BEGIN

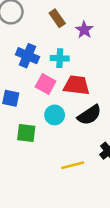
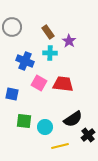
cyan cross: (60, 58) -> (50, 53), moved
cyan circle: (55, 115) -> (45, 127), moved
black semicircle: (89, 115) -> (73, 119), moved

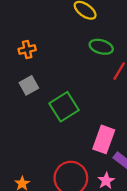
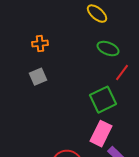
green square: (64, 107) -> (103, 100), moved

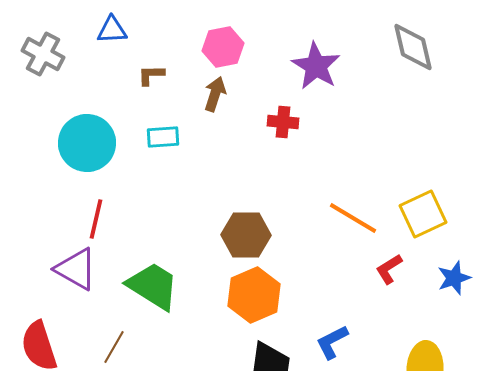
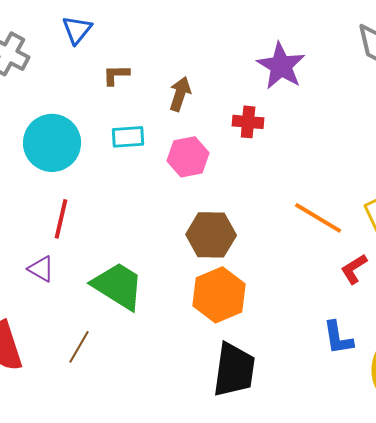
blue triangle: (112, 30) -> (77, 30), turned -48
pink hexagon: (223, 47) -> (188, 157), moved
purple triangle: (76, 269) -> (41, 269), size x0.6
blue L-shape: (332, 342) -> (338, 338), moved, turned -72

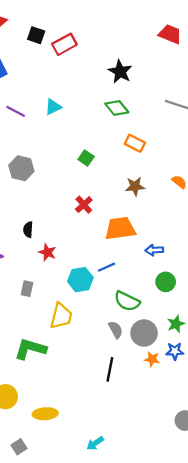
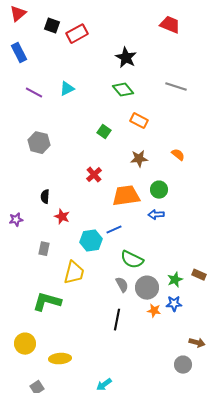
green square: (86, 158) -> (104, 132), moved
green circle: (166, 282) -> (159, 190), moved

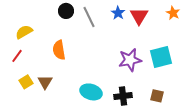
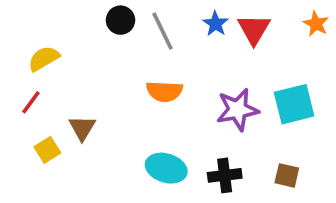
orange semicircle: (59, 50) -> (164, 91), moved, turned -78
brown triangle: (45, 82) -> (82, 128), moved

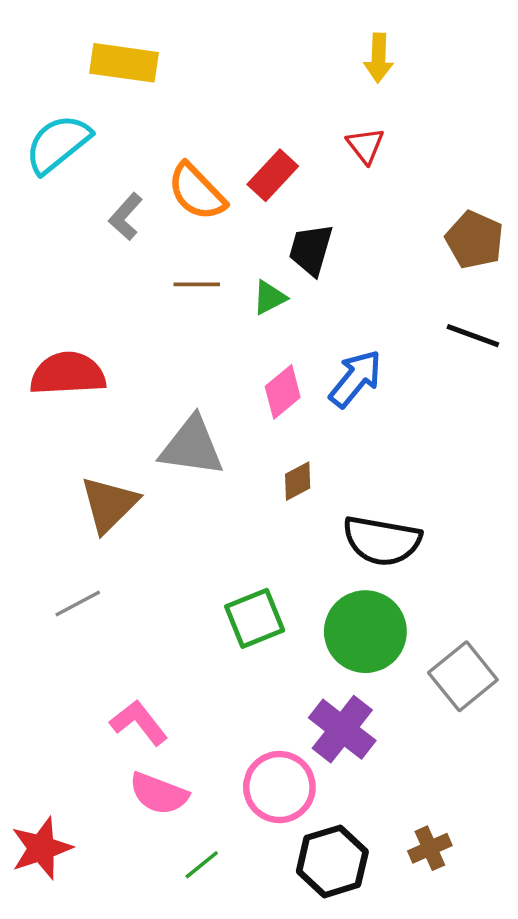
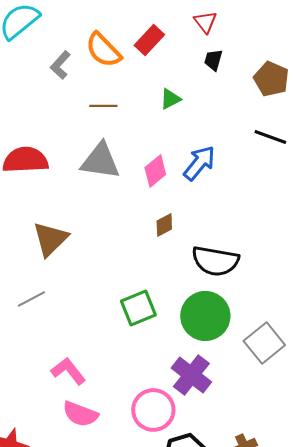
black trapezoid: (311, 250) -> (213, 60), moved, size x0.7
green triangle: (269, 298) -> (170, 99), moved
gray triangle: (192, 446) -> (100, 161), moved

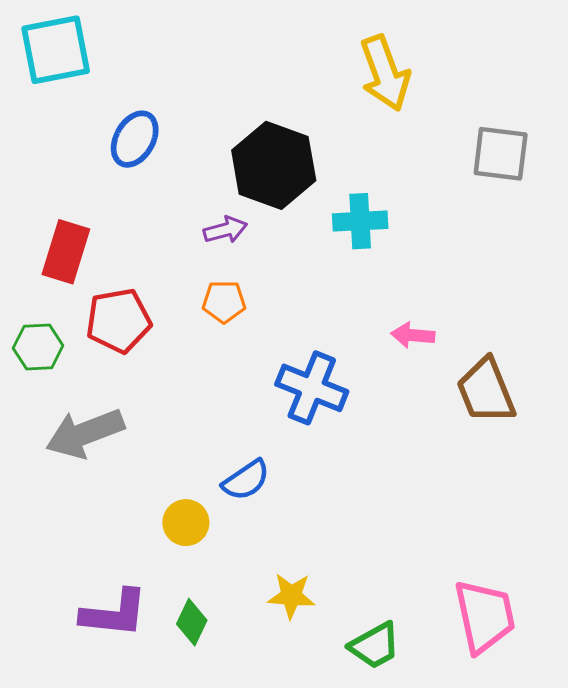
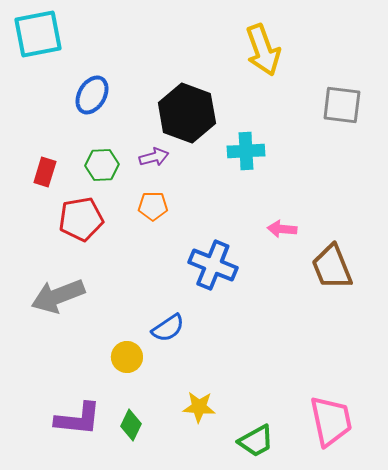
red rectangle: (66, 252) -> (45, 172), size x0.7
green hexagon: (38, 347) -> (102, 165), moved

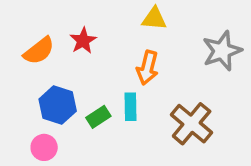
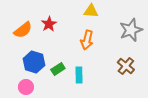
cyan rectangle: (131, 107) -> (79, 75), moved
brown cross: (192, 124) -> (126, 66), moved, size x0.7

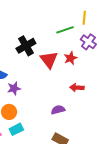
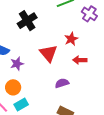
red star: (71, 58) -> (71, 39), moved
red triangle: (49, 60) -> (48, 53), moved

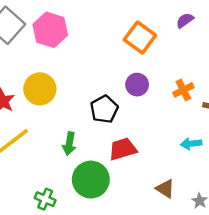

END
BEGIN

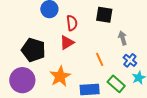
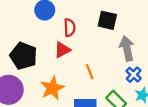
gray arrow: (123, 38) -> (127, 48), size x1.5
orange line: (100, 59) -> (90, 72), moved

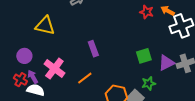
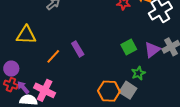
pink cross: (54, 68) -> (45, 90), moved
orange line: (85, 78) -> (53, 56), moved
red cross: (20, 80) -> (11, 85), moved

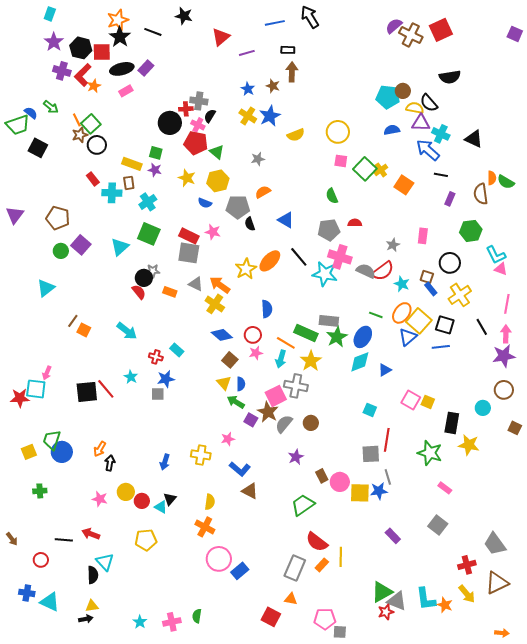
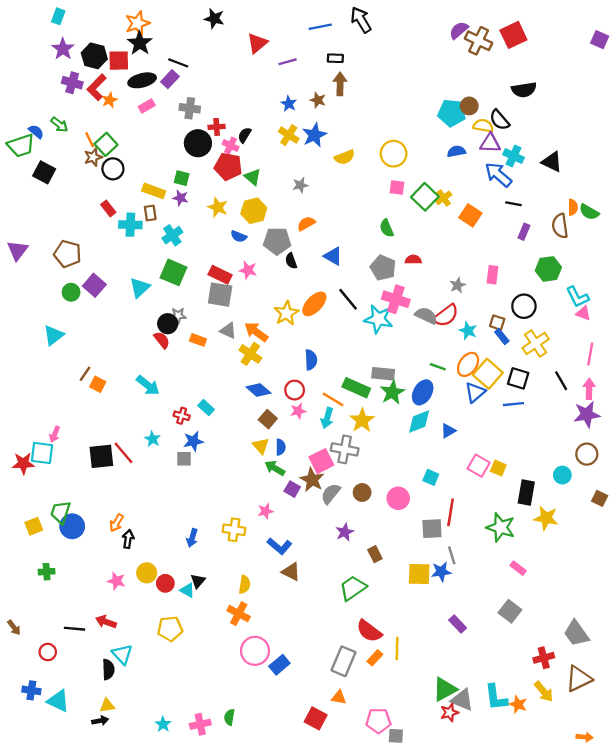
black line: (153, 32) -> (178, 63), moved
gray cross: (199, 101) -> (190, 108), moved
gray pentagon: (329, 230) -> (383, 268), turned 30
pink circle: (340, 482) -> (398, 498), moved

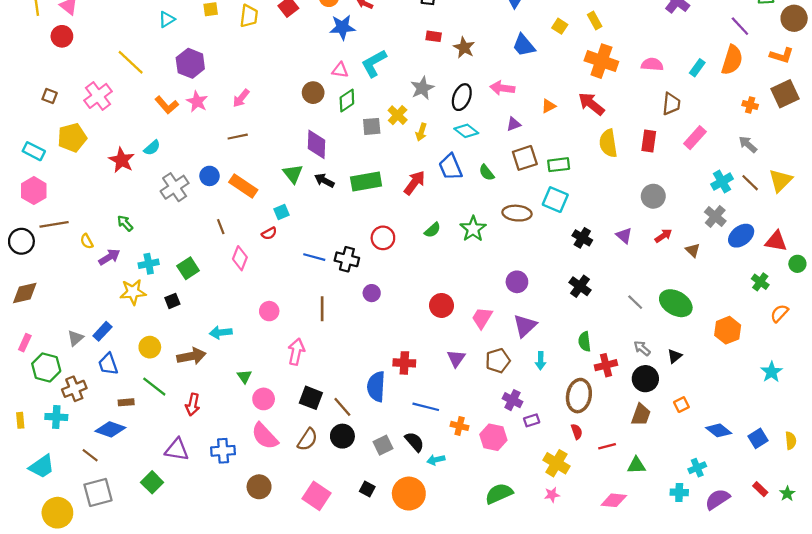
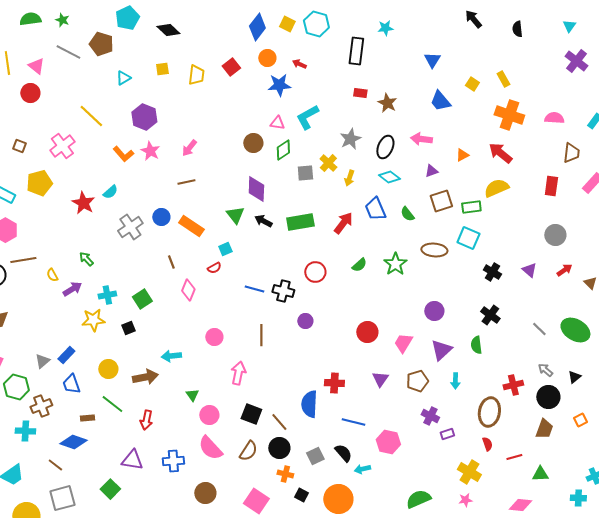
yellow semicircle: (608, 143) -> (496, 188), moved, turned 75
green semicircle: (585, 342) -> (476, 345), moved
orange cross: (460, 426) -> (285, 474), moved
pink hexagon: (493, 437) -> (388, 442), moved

END
BEGIN

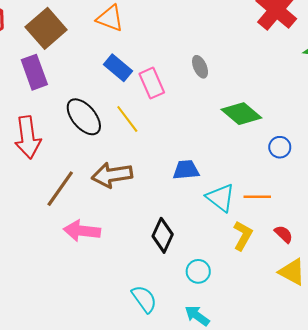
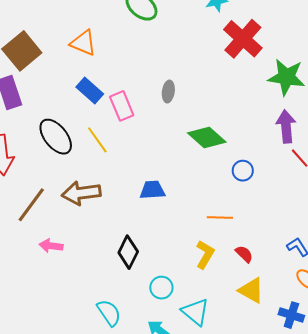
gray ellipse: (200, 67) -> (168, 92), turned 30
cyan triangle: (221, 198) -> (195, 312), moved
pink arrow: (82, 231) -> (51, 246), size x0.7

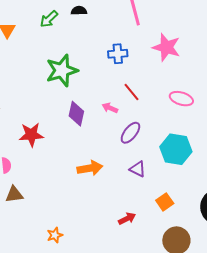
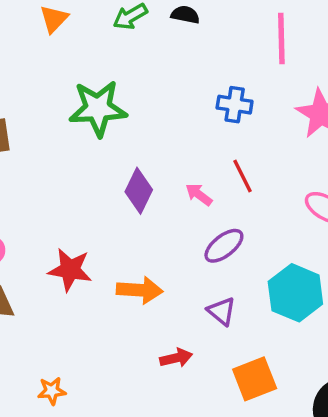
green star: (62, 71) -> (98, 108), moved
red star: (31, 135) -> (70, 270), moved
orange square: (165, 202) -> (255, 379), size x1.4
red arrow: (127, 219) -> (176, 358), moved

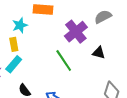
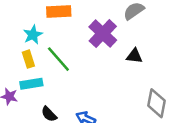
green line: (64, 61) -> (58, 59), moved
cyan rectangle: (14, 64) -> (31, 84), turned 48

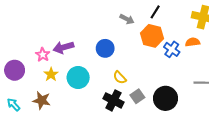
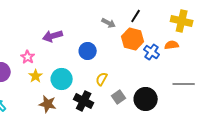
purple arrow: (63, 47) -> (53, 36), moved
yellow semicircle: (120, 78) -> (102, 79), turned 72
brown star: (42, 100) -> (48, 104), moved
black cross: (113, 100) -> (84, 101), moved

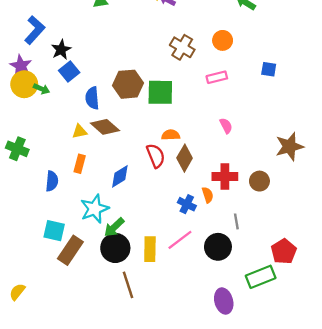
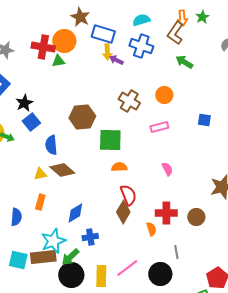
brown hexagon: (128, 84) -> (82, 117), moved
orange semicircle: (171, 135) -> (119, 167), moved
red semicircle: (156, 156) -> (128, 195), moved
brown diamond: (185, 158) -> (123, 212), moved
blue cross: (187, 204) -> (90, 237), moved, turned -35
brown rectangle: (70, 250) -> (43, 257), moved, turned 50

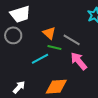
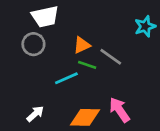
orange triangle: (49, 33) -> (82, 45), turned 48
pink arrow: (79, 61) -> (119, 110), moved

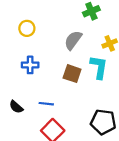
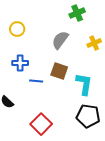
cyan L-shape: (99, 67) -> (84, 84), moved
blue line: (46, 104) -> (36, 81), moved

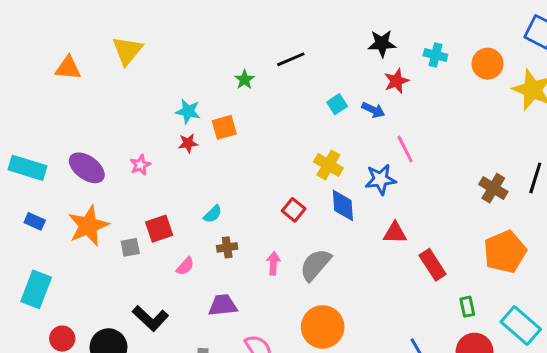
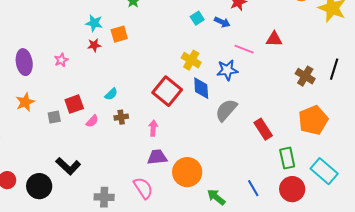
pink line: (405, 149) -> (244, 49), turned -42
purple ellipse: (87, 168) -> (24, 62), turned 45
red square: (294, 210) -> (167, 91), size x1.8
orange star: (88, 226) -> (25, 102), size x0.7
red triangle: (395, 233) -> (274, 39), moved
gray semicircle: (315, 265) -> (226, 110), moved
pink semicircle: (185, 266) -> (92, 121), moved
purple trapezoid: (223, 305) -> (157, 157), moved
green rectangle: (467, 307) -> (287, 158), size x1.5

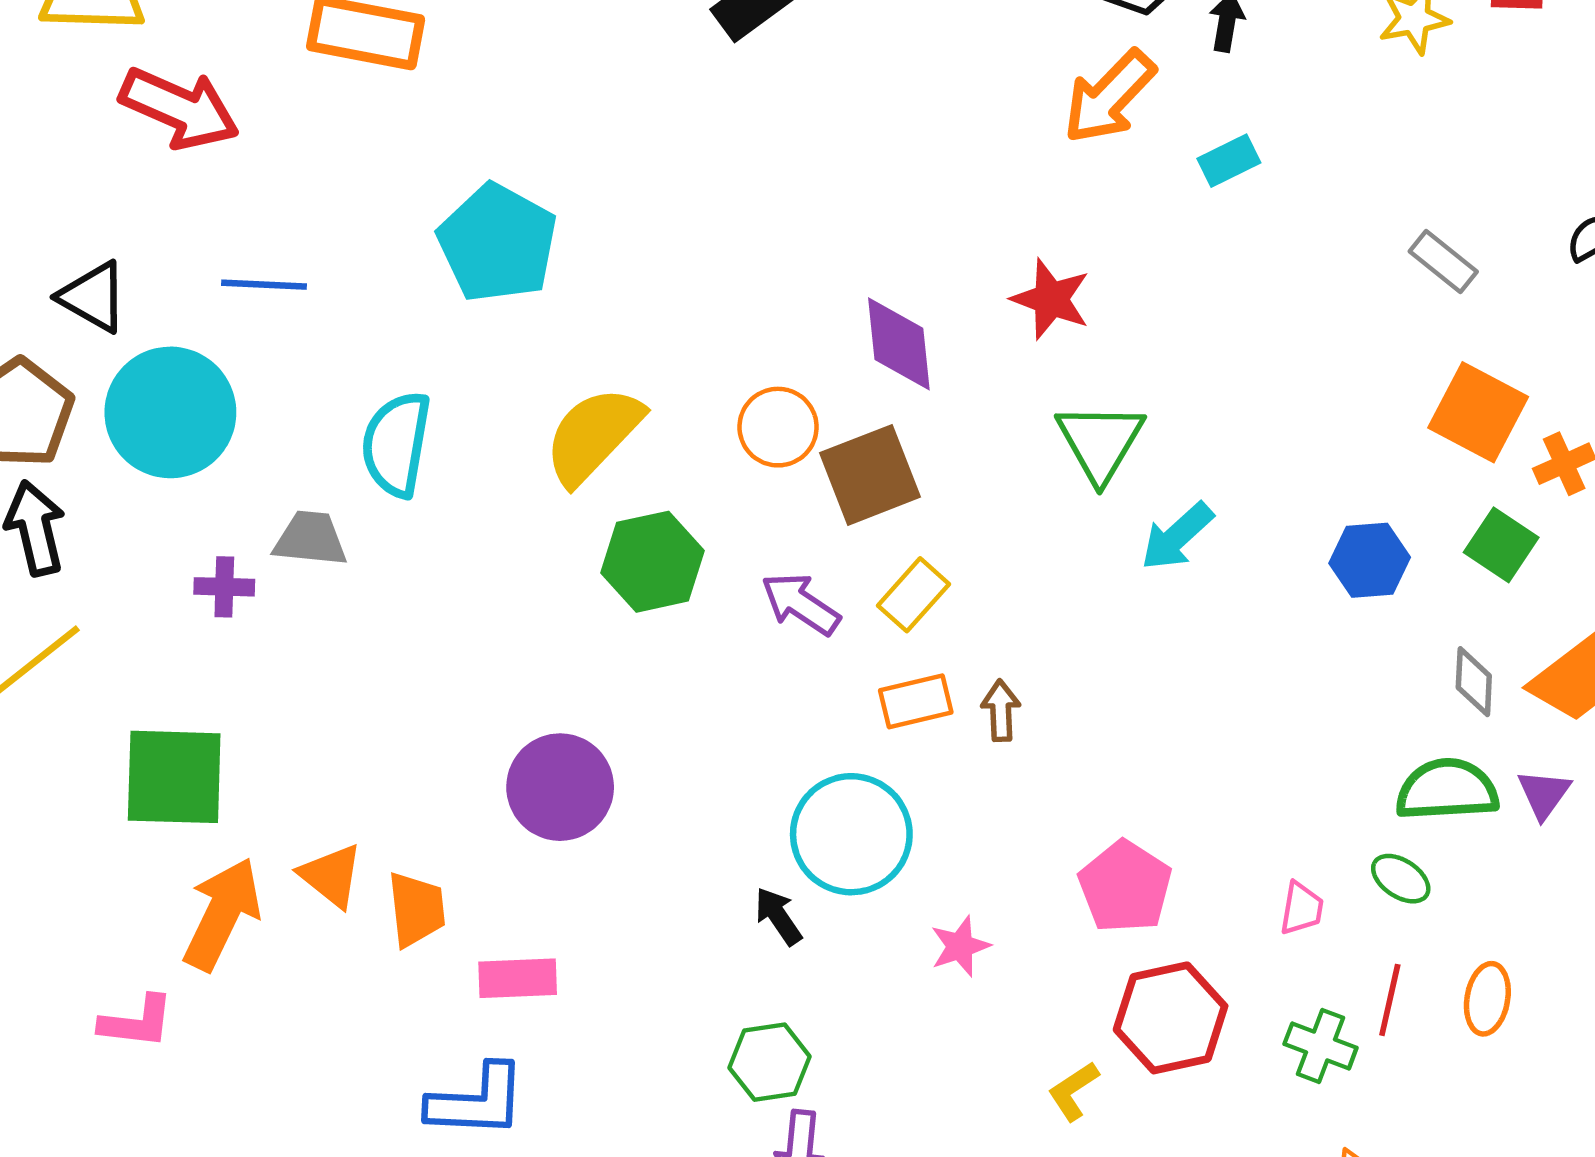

END

- **YOUR TASK**: Beginning with the line above that has "orange square: (165, 202)" and going on through the line that has "brown star: (42, 100) -> (48, 104), moved", retype every line exactly and add nothing else; drop the pictures.

- **EXERCISE ANSWER**:
orange square: (165, 202) -> (255, 379), size x1.4
red arrow: (127, 219) -> (176, 358), moved

green line: (64, 61) -> (58, 59), moved
cyan rectangle: (14, 64) -> (31, 84), turned 48

purple arrow: (63, 47) -> (53, 36), moved
yellow semicircle: (120, 78) -> (102, 79), turned 72
brown star: (42, 100) -> (48, 104), moved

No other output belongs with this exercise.